Look through the records below for the line with "C3: 220pF (N001, N003) -> 150pF (N001, N003)" and the line with "R13: none -> 16k (COM, VA)", then return those lines and all lines between, exactly.

— Input for this task —
------------------------------------------------

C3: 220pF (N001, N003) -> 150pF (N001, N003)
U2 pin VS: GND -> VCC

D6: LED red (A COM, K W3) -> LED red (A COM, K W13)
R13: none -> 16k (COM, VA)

------------------------------------------------

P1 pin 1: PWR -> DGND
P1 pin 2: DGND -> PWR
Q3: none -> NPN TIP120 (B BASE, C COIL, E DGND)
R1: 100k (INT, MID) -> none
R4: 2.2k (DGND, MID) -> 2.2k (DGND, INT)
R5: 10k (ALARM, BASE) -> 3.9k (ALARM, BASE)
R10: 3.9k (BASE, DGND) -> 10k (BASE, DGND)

------------------------------------------------

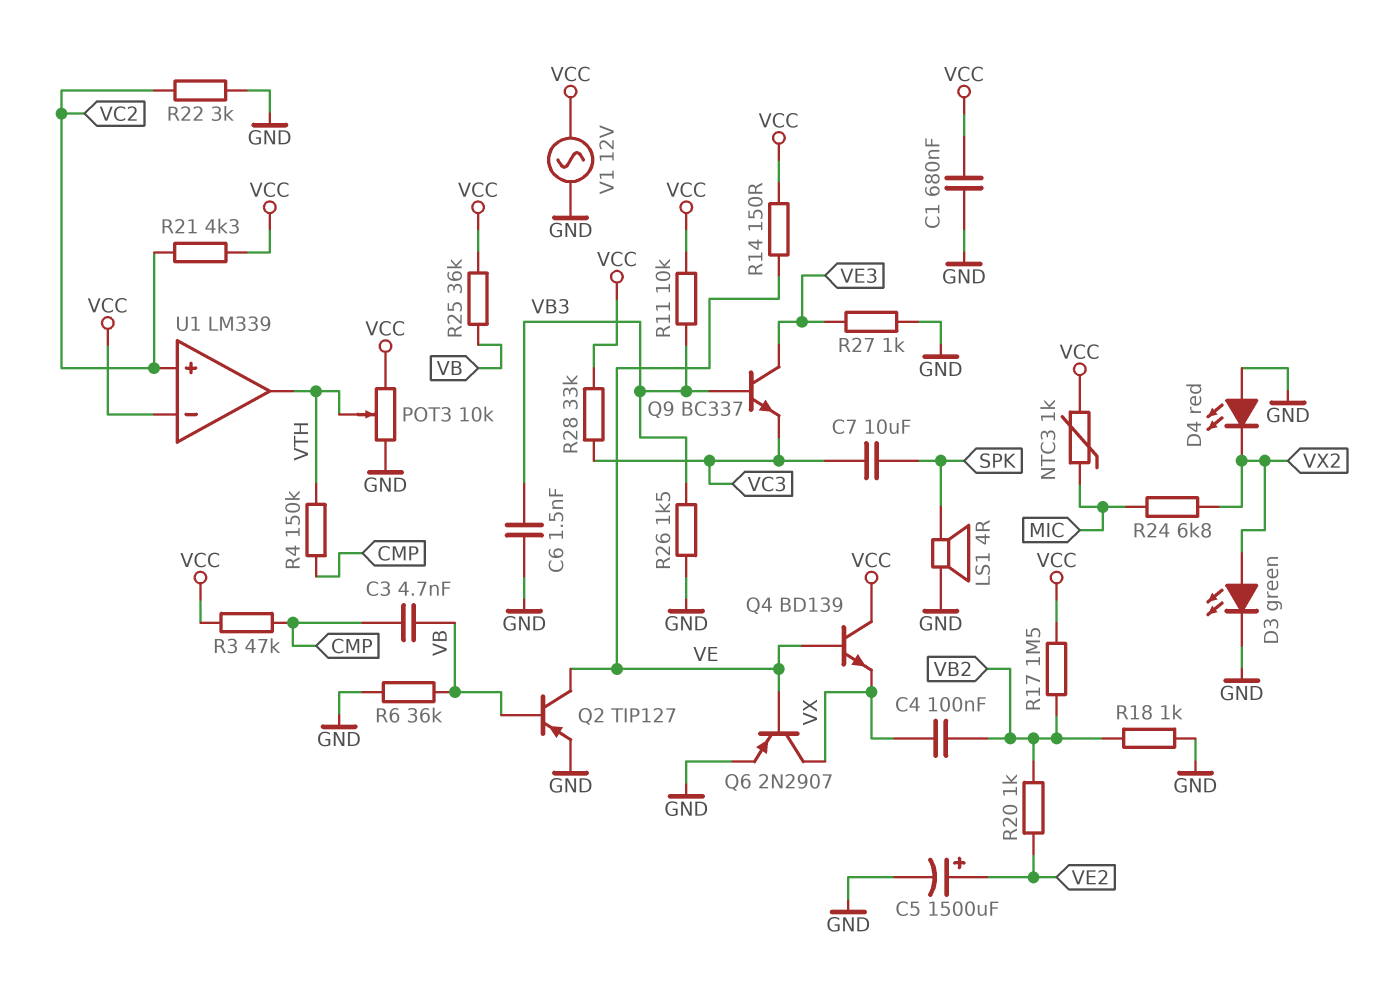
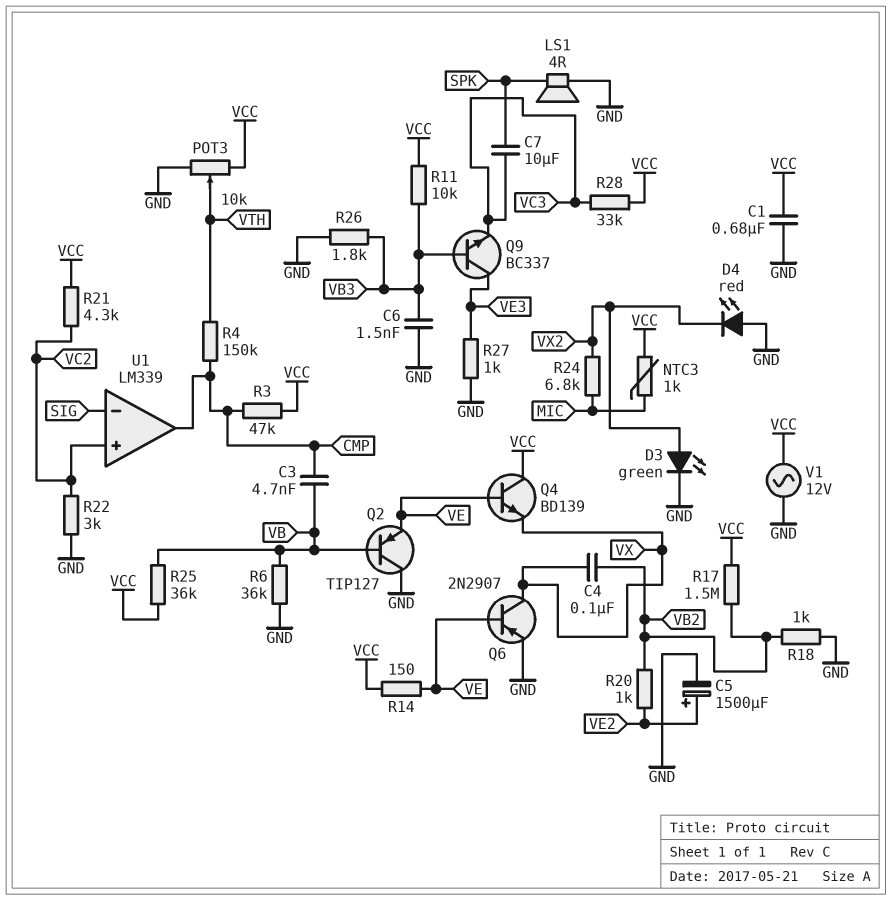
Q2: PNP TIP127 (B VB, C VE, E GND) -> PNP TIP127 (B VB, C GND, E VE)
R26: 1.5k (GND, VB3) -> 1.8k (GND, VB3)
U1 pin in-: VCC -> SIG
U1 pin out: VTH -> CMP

------------------------------------------------

— Your solution —
C3: 220pF (N001, N003) -> 150pF (N001, N003)
U2 pin VS: GND -> VCC

D6: LED red (A COM, K W3) -> LED red (A COM, K W13)
R13: none -> 16k (COM, VA)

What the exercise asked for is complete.